§ What to work on: Copy out the following rows without any changes.

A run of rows
— BEGIN —

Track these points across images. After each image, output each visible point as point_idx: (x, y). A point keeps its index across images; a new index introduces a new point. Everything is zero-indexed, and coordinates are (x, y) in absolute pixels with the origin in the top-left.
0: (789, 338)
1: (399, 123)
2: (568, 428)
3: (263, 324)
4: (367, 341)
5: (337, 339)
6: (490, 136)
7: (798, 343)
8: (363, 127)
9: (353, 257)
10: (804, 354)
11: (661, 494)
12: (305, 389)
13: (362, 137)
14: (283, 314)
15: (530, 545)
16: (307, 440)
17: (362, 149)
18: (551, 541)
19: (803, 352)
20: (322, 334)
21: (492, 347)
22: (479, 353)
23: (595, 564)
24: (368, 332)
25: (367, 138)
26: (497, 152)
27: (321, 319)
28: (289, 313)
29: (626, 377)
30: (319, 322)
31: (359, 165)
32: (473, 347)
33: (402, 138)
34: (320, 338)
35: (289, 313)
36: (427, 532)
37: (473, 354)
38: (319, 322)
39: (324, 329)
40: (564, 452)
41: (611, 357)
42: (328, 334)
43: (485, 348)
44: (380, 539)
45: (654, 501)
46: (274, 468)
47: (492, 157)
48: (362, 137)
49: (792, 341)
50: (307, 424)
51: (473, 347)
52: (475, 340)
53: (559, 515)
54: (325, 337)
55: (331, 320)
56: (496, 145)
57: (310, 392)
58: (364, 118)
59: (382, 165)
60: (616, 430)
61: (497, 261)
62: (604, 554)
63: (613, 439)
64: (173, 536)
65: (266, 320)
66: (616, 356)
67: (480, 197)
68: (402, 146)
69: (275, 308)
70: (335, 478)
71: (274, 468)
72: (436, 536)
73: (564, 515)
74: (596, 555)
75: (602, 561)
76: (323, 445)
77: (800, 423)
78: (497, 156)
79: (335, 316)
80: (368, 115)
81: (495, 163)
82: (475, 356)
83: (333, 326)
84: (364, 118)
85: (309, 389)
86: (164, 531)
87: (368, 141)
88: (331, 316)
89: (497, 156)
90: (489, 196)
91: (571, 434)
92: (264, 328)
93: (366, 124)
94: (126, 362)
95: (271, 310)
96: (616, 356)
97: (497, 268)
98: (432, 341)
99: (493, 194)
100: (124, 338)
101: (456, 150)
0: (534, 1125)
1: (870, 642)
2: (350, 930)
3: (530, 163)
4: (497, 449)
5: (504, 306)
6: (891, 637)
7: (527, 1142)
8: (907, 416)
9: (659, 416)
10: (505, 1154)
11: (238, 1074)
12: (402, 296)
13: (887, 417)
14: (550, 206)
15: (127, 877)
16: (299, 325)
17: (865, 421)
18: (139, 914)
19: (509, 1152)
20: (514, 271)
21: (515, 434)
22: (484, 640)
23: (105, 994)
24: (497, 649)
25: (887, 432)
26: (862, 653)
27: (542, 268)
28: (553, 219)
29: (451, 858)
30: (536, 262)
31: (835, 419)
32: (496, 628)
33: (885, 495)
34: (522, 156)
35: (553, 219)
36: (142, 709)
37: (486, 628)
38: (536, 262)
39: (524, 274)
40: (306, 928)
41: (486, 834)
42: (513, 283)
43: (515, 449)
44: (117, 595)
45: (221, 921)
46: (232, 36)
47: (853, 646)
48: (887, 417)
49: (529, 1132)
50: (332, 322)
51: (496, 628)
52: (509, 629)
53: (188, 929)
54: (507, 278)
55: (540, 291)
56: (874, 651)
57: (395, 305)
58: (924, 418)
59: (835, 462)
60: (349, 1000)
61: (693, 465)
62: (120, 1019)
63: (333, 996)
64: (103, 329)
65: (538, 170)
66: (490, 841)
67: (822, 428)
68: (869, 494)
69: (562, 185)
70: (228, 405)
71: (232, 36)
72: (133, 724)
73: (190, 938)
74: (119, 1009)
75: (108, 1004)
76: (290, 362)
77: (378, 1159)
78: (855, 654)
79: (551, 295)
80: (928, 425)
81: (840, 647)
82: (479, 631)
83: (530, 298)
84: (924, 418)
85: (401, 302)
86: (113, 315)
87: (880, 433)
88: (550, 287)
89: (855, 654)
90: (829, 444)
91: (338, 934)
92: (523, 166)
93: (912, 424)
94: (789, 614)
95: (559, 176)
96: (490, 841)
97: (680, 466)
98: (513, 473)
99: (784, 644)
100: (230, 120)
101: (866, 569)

— END —

§ Exercise output:
Track these points across images. After each image, output each visible point as point_idx: (x, y). A point keeps its index across images; a new index introduces a new point. Everything is zero-indexed, and coordinates are (x, y) in absolute pixels with the origin in the top-left.
0: (789, 338)
1: (399, 123)
2: (568, 428)
3: (263, 324)
4: (367, 341)
5: (337, 339)
6: (490, 136)
7: (798, 343)
8: (363, 127)
9: (353, 257)
10: (804, 354)
11: (661, 494)
12: (305, 389)
13: (362, 137)
14: (283, 314)
15: (530, 545)
16: (307, 440)
17: (362, 149)
18: (551, 541)
19: (803, 352)
20: (322, 334)
21: (492, 347)
22: (479, 353)
23: (595, 564)
24: (368, 332)
25: (367, 138)
26: (497, 152)
27: (321, 319)
28: (289, 313)
29: (626, 377)
30: (319, 322)
31: (359, 165)
32: (473, 347)
33: (402, 138)
34: (320, 338)
35: (289, 313)
36: (427, 532)
37: (473, 354)
38: (319, 322)
39: (324, 329)
40: (564, 452)
41: (611, 357)
42: (328, 334)
43: (485, 348)
44: (380, 539)
45: (654, 501)
46: (274, 468)
47: (492, 157)
48: (362, 137)
49: (792, 341)
50: (307, 424)
51: (473, 347)
52: (475, 340)
53: (559, 515)
54: (325, 337)
55: (331, 320)
56: (496, 145)
57: (310, 392)
58: (364, 118)
59: (382, 165)
60: (616, 430)
61: (497, 261)
62: (604, 554)
63: (613, 439)
64: (173, 536)
65: (266, 320)
66: (616, 356)
67: (480, 197)
68: (402, 146)
69: (275, 308)
70: (335, 478)
71: (274, 468)
72: (436, 536)
73: (564, 515)
74: (596, 555)
75: (602, 561)
76: (323, 445)
77: (800, 423)
78: (497, 156)
79: (335, 316)
80: (368, 115)
81: (495, 163)
82: (475, 356)
83: (333, 326)
84: (364, 118)
85: (309, 389)
86: (164, 531)
87: (368, 141)
88: (331, 316)
89: (497, 156)
90: (489, 196)
91: (571, 434)
92: (264, 328)
93: (366, 124)
94: (126, 362)
95: (271, 310)
96: (616, 356)
97: (497, 268)
98: (432, 341)
99: (493, 194)
100: (124, 338)
101: (456, 150)
0: (534, 1125)
1: (870, 642)
2: (350, 930)
3: (530, 163)
4: (497, 449)
5: (504, 306)
6: (891, 637)
7: (527, 1142)
8: (907, 416)
9: (659, 416)
10: (505, 1154)
11: (238, 1074)
12: (402, 296)
13: (887, 417)
14: (550, 206)
15: (127, 877)
16: (299, 325)
17: (865, 421)
18: (139, 914)
19: (509, 1152)
20: (514, 271)
21: (515, 434)
22: (484, 640)
23: (105, 994)
24: (497, 649)
25: (887, 432)
26: (862, 653)
27: (542, 268)
28: (553, 219)
29: (451, 858)
30: (536, 262)
31: (835, 419)
32: (496, 628)
33: (885, 495)
34: (522, 156)
35: (553, 219)
36: (142, 709)
37: (486, 628)
38: (536, 262)
39: (524, 274)
40: (306, 928)
41: (486, 834)
42: (513, 283)
43: (515, 449)
44: (117, 595)
45: (221, 921)
46: (232, 36)
47: (853, 646)
48: (887, 417)
49: (529, 1132)
50: (332, 322)
51: (496, 628)
52: (509, 629)
53: (188, 929)
54: (507, 278)
55: (540, 291)
56: (874, 651)
57: (395, 305)
58: (924, 418)
59: (835, 462)
60: (349, 1000)
61: (693, 465)
62: (120, 1019)
63: (333, 996)
64: (103, 329)
65: (538, 170)
66: (490, 841)
67: (822, 428)
68: (869, 494)
69: (562, 185)
70: (228, 405)
71: (232, 36)
72: (133, 724)
73: (190, 938)
74: (119, 1009)
75: (108, 1004)
76: (290, 362)
77: (378, 1159)
78: (855, 654)
79: (551, 295)
80: (928, 425)
81: (840, 647)
82: (479, 631)
83: (530, 298)
84: (924, 418)
85: (401, 302)
86: (113, 315)
87: (880, 433)
88: (550, 287)
89: (855, 654)
90: (829, 444)
91: (338, 934)
92: (523, 166)
93: (912, 424)
94: (789, 614)
95: (559, 176)
96: (490, 841)
97: (680, 466)
98: (513, 473)
99: (784, 644)
100: (230, 120)
101: (866, 569)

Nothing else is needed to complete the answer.